▸ Task to complete:
Starting at the line that contains "green hammer: 1 -> 4", output each line exactly as written through the end of the listing below, but leave out the pictures.

▸ Extracted records:
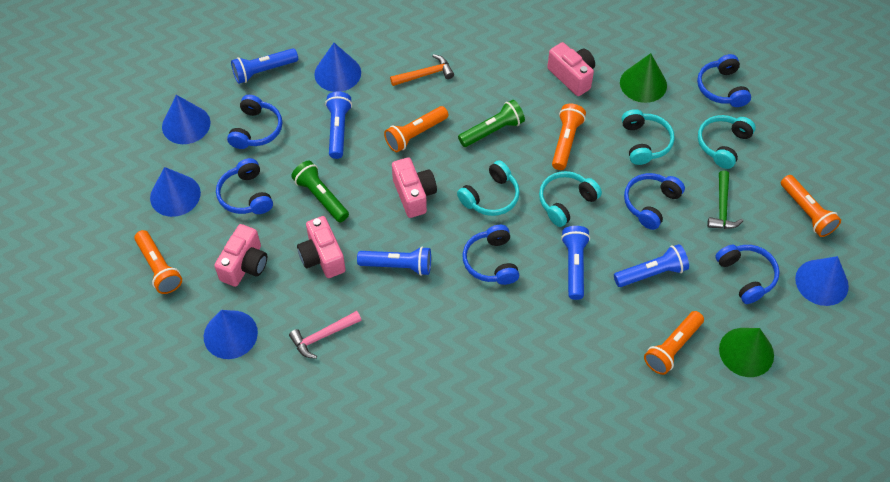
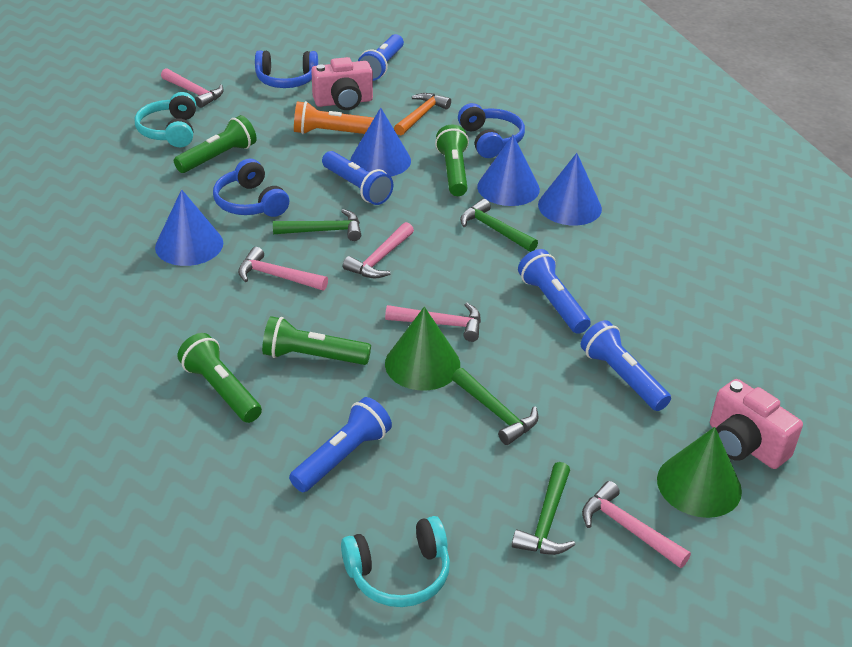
blue cone: 5 -> 4
blue headphones: 6 -> 3
green flashlight: 2 -> 4
green hammer: 1 -> 4
orange flashlight: 5 -> 1
pink camera: 4 -> 2
pink hammer: 1 -> 5
turquoise headphones: 4 -> 2

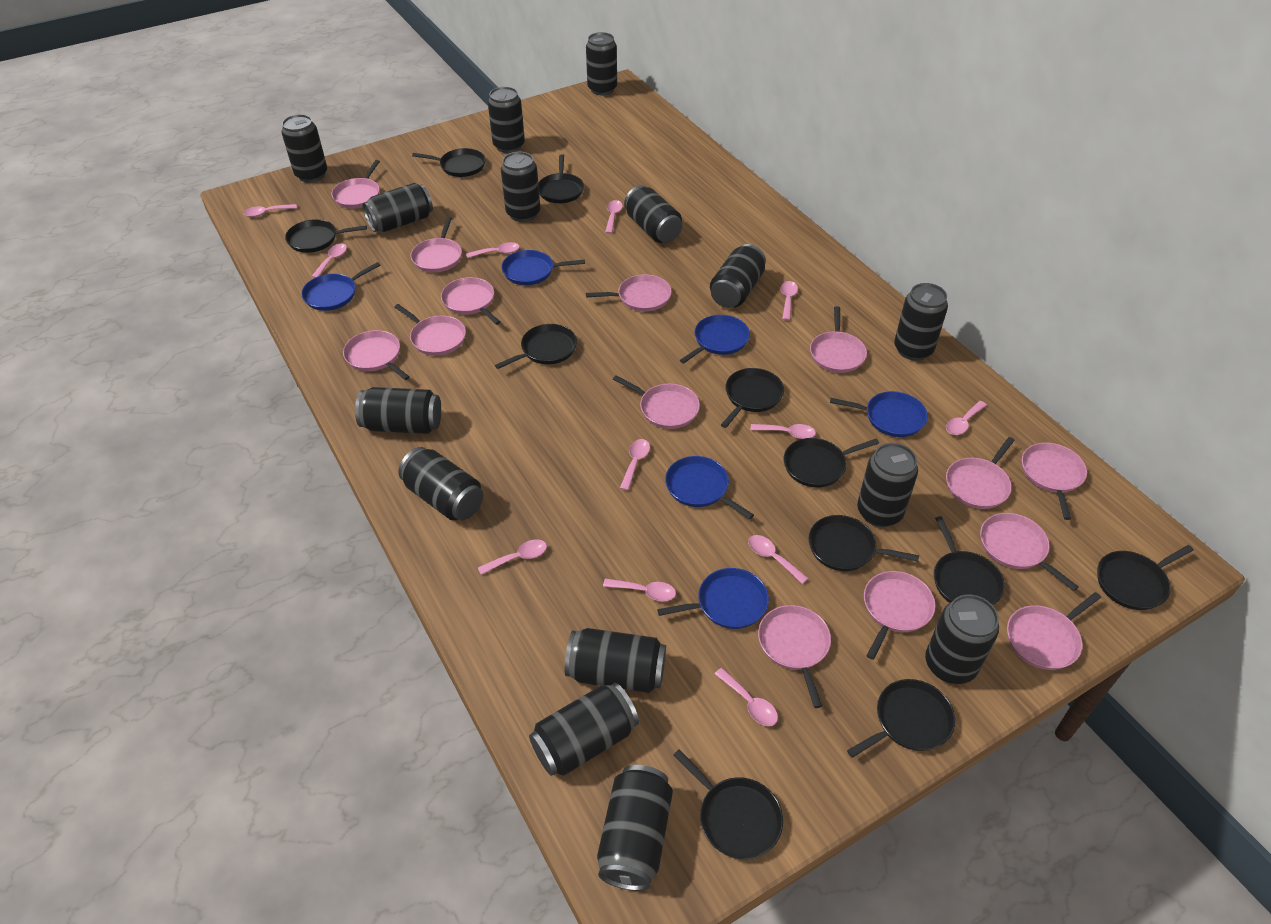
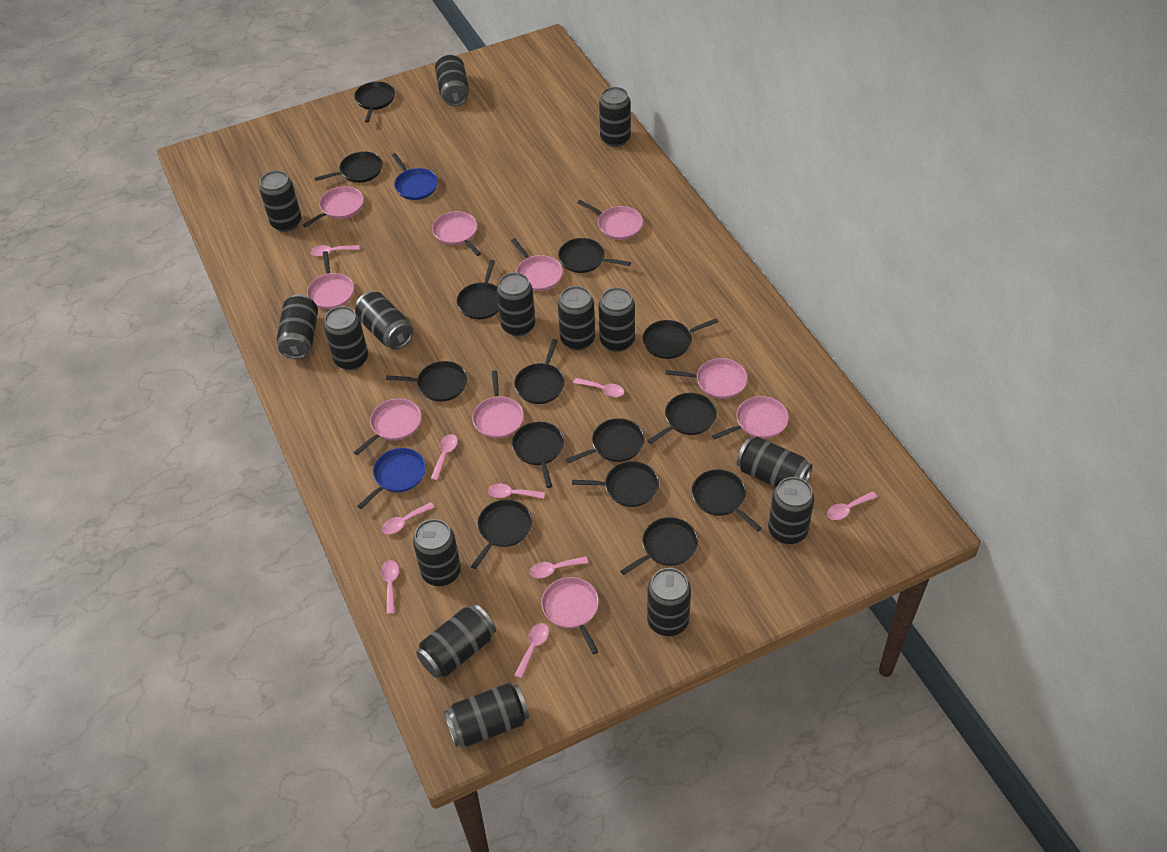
black pan: 11 -> 14
blue pan: 6 -> 2
pink pan: 14 -> 10
pink spoon: 12 -> 9

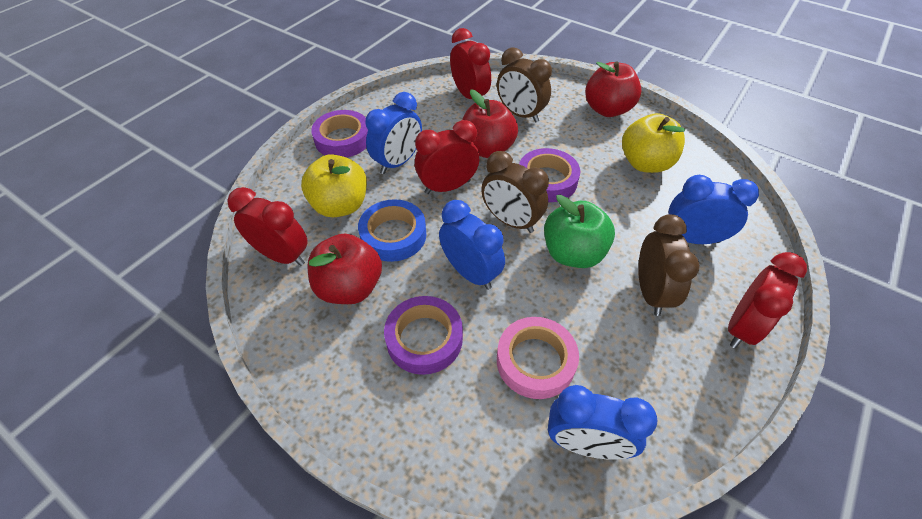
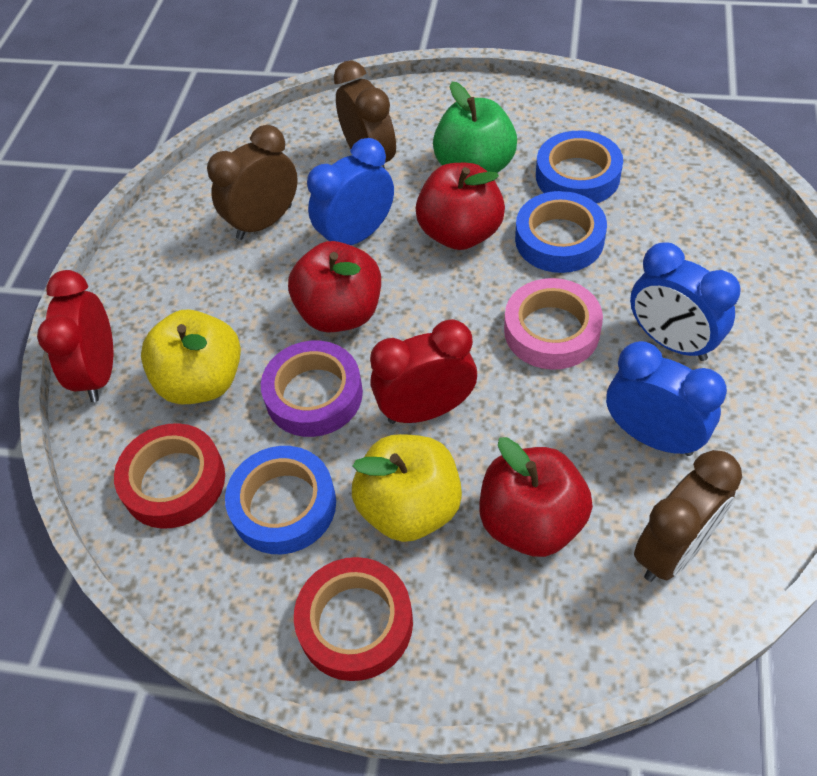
blue clock: 4 -> 3
blue tape: 1 -> 3
purple tape: 3 -> 1
red clock: 4 -> 2
red tape: 0 -> 2

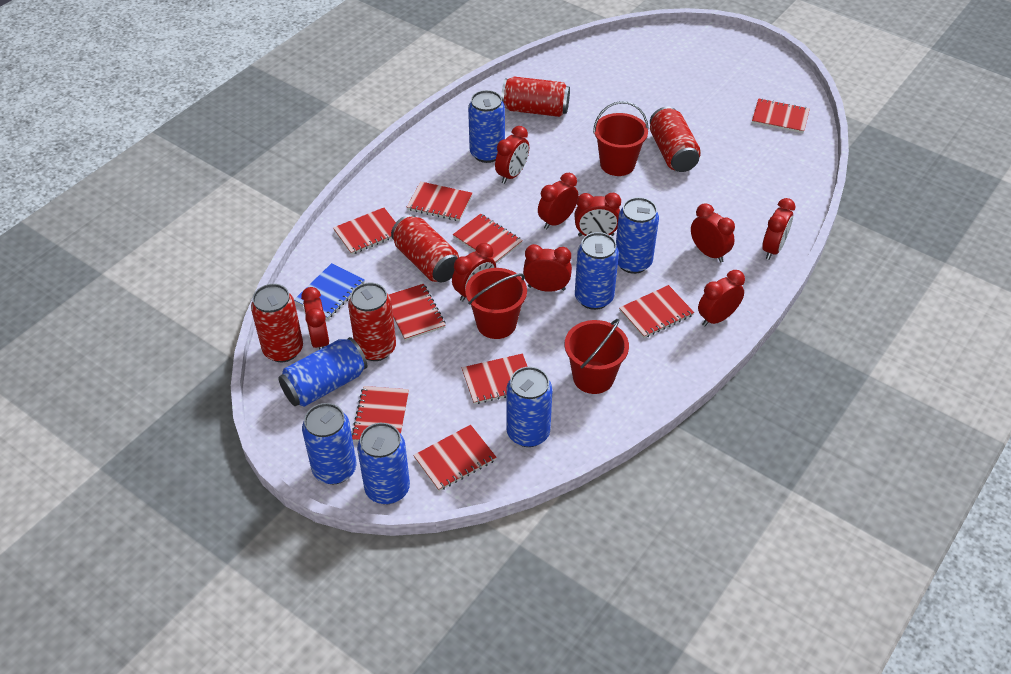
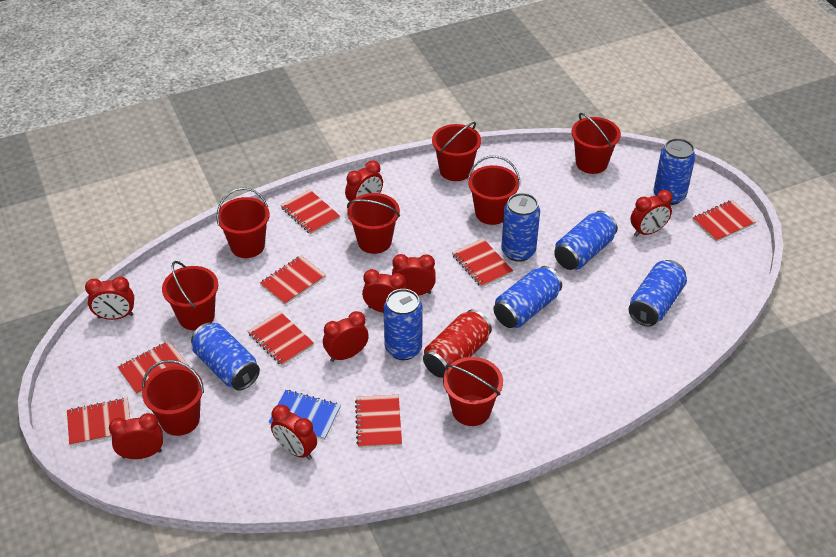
red bucket: 3 -> 8
red can: 5 -> 1
red clock: 9 -> 8
red notebook: 9 -> 8

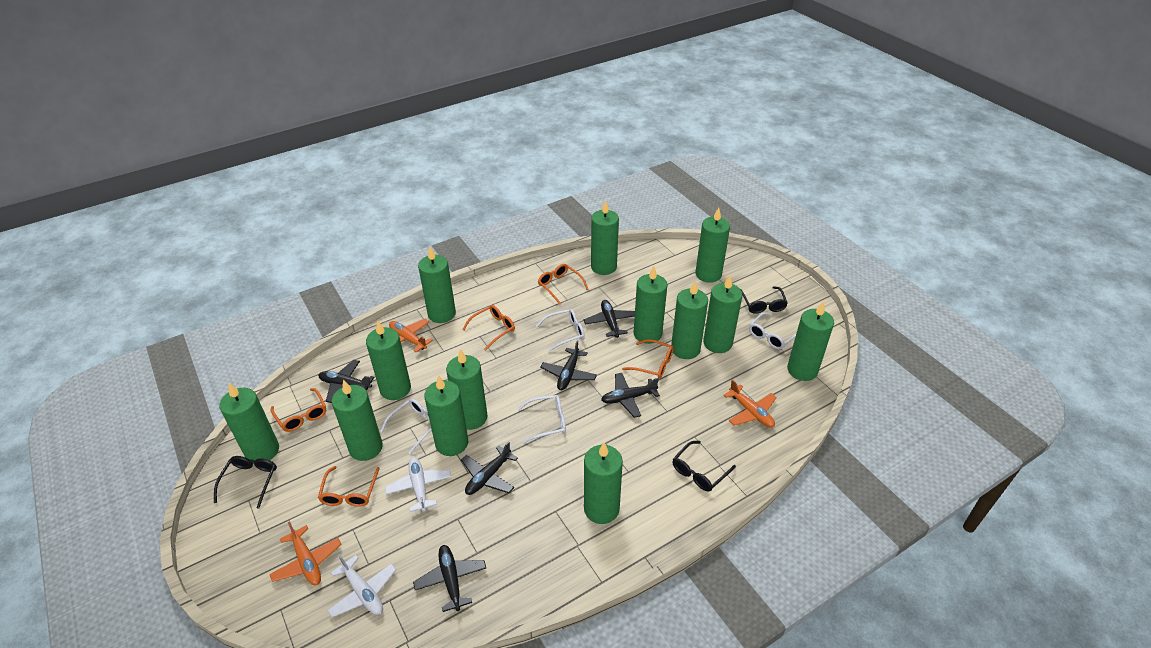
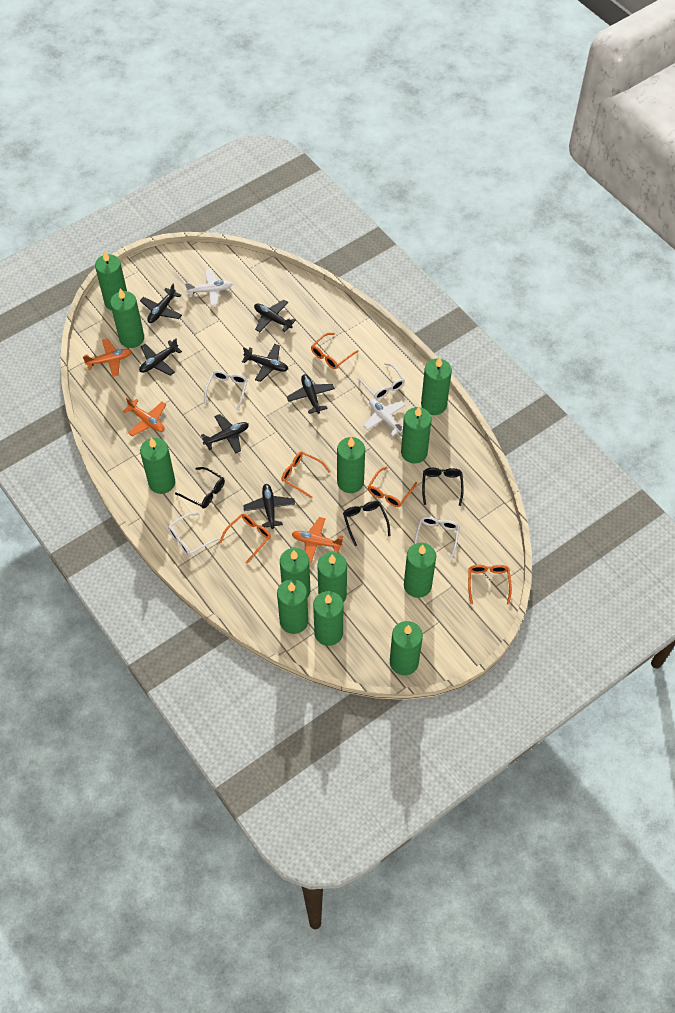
black plane: 6 -> 7
green candle: 13 -> 12

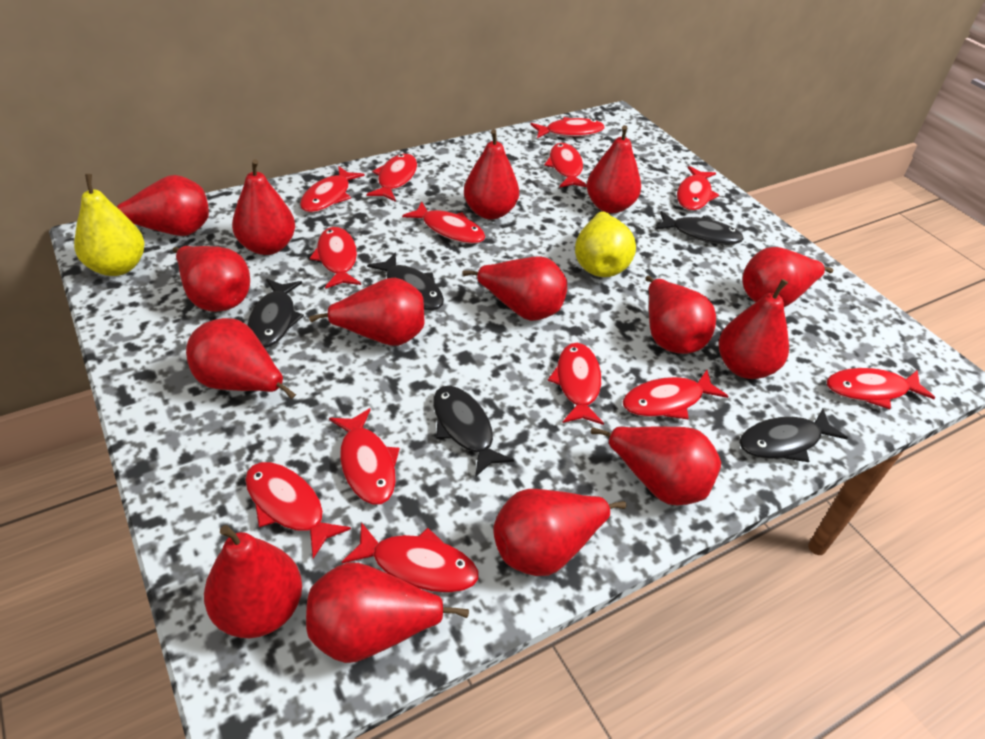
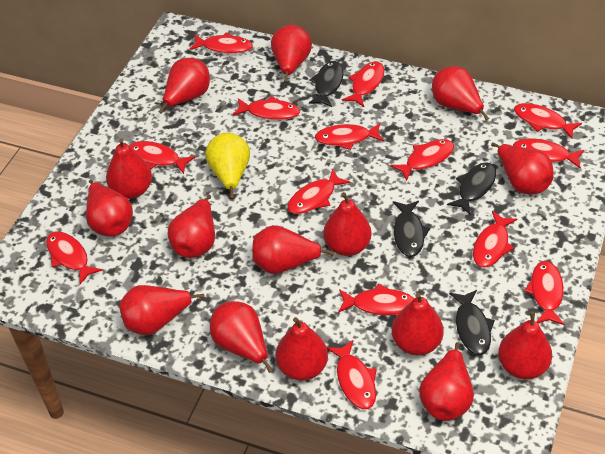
black fish: 5 -> 4
red fish: 13 -> 14
yellow pear: 2 -> 1

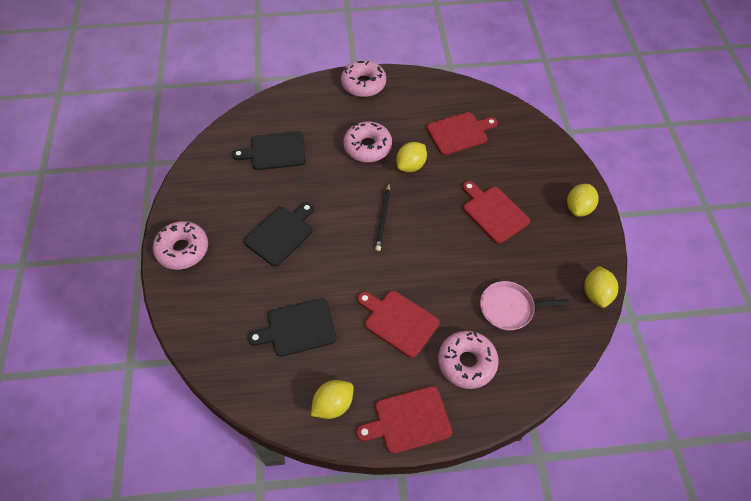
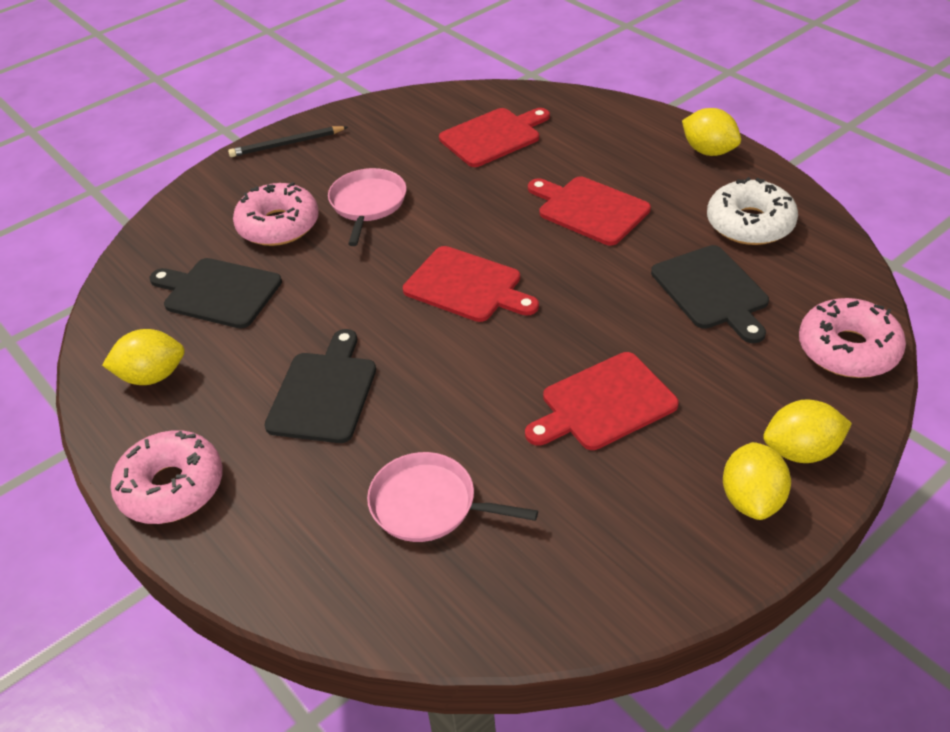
pink donut: 4 -> 3
pink pan: 1 -> 2
white donut: 0 -> 1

▸ Answer section:
green hammer: 1 -> 4
orange flashlight: 5 -> 1
pink camera: 4 -> 2
pink hammer: 1 -> 5
turquoise headphones: 4 -> 2

black pan: 11 -> 14
blue pan: 6 -> 2
pink pan: 14 -> 10
pink spoon: 12 -> 9

blue clock: 4 -> 3
blue tape: 1 -> 3
purple tape: 3 -> 1
red clock: 4 -> 2
red tape: 0 -> 2

red bucket: 3 -> 8
red can: 5 -> 1
red clock: 9 -> 8
red notebook: 9 -> 8

black plane: 6 -> 7
green candle: 13 -> 12

black fish: 5 -> 4
red fish: 13 -> 14
yellow pear: 2 -> 1

pink donut: 4 -> 3
pink pan: 1 -> 2
white donut: 0 -> 1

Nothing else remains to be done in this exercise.